• _Exercise description_
All lines in the data that hold the word "image" need copying.

• _Given data_
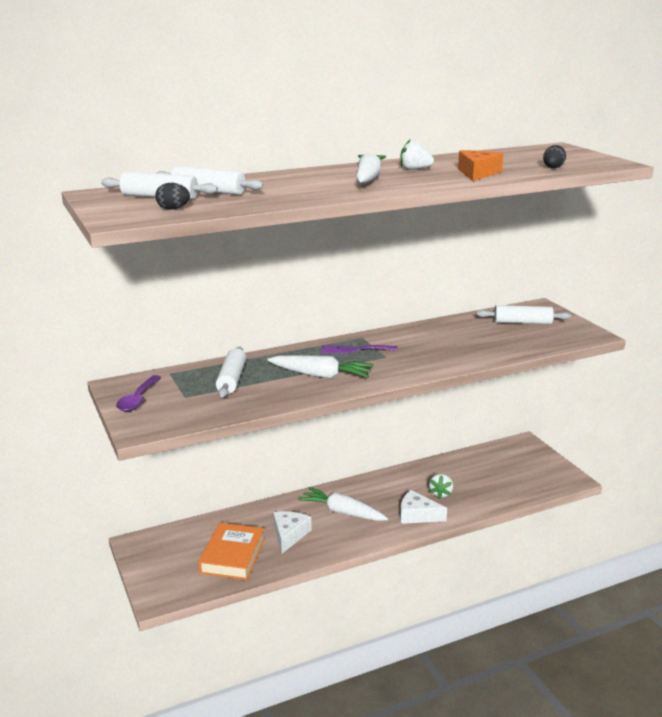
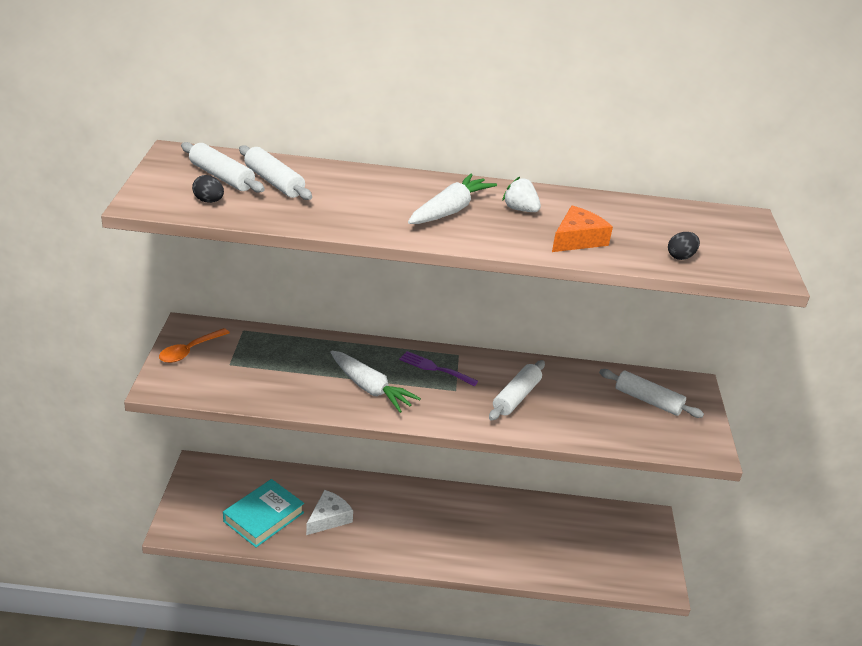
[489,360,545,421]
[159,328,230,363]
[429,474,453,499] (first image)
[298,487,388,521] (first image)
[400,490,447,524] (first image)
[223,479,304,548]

• _Your response_
[429,474,453,499] (first image)
[298,487,388,521] (first image)
[400,490,447,524] (first image)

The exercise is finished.